» **Data shown**:
################

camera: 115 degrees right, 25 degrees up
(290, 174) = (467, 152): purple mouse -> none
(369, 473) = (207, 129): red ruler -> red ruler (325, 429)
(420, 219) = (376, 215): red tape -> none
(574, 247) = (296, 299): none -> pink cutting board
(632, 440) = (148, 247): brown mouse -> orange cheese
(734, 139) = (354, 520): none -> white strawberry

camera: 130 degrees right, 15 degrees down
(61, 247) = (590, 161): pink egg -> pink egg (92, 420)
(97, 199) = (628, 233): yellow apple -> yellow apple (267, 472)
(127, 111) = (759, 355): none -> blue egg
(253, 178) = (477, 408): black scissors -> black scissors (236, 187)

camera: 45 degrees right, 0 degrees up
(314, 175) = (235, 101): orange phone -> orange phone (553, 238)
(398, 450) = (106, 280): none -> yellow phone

################

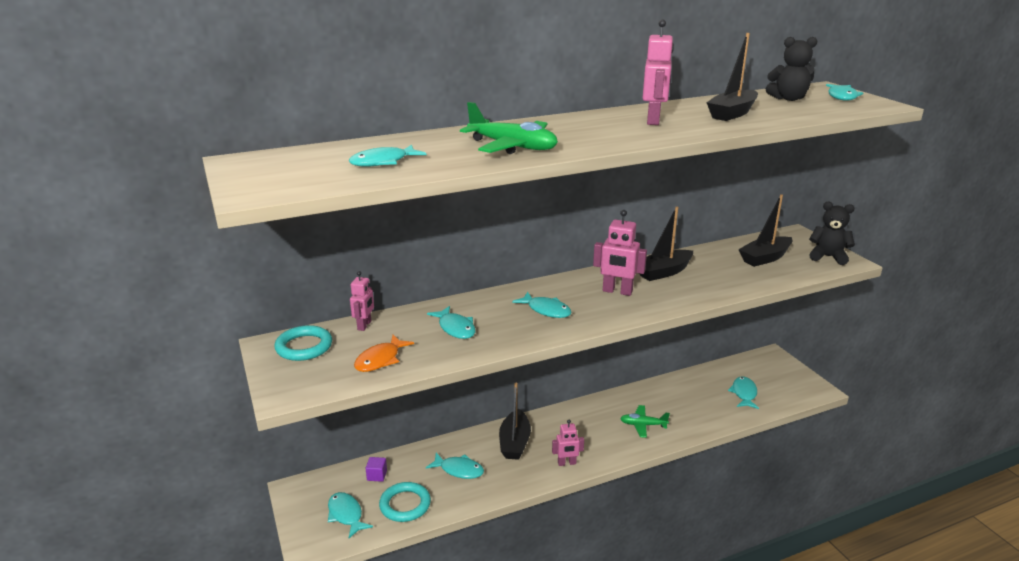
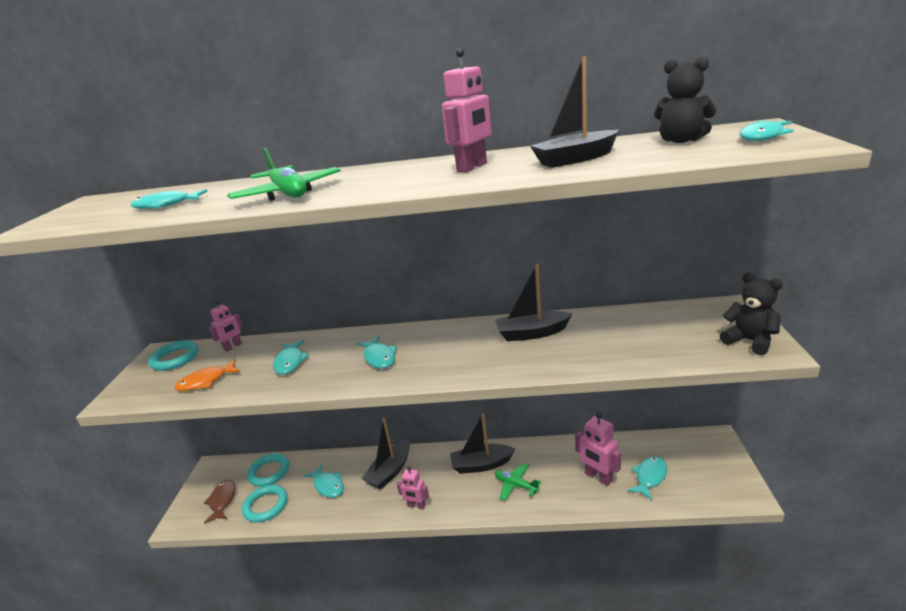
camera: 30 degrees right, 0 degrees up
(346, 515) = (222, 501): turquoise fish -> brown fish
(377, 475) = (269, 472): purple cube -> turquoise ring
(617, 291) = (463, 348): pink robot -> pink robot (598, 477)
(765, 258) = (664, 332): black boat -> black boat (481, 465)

################

» **Brief**:
Copy down each line in the entries that has the word "orange".

» **Solution**:
(632, 440) = (148, 247): brown mouse -> orange cheese
(314, 175) = (235, 101): orange phone -> orange phone (553, 238)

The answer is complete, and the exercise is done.